• _YOUR INSTRUCTIONS_: Retype the text of every row below word for word, leaving out the pictures.

[Dataset excerpt]

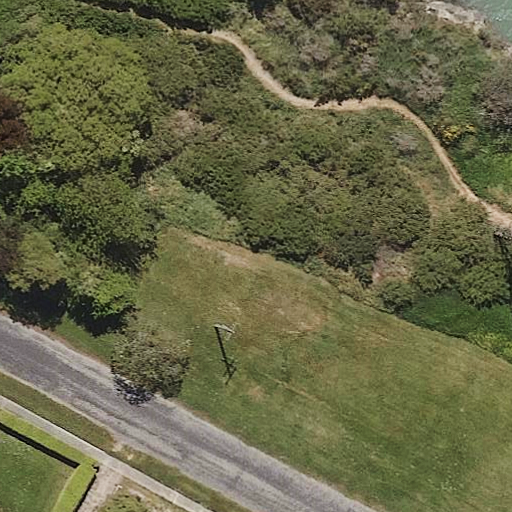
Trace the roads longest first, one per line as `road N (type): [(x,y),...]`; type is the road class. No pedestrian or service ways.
road 1 (track): [(67,0),(93,13),(222,33),(297,97),(336,105),(389,100),(451,159),(469,199),(511,223)]
road 2 (residential): [(320,511),(0,340)]
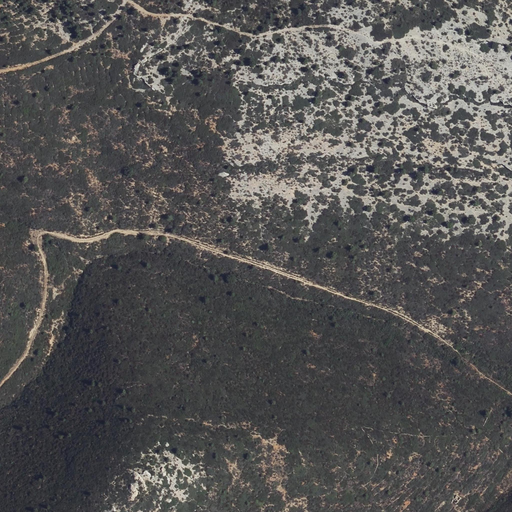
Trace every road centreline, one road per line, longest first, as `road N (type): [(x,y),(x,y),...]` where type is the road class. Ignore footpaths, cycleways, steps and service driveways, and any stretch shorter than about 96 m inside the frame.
road 1 (track): [(0,385),(39,319),(45,273),(38,236),(50,231),(83,240),(120,230),(161,233),(408,319),(511,391)]
road 2 (track): [(127,0),(207,22),(444,38),(511,59)]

• _FINAL RESULT_:
Trace the roads longest first, one per line as `road N (type): [(x,y),...]`; type is the road class. No pedestrian or service ways.
road 1 (track): [(67,0),(93,13),(222,33),(297,97),(336,105),(389,100),(451,159),(469,199),(511,223)]
road 2 (residential): [(320,511),(0,340)]
Trace every road centreline, one road per line, longest first, as `road N (type): [(x,y),(x,y),...]` where type is the road class. Ignore footpaths, cycleways, steps and service driveways, and any stretch shorter than about 96 m inside the frame.
road 1 (track): [(0,385),(39,319),(45,273),(38,236),(50,231),(83,240),(120,230),(161,233),(408,319),(511,391)]
road 2 (track): [(127,0),(207,22),(444,38),(511,59)]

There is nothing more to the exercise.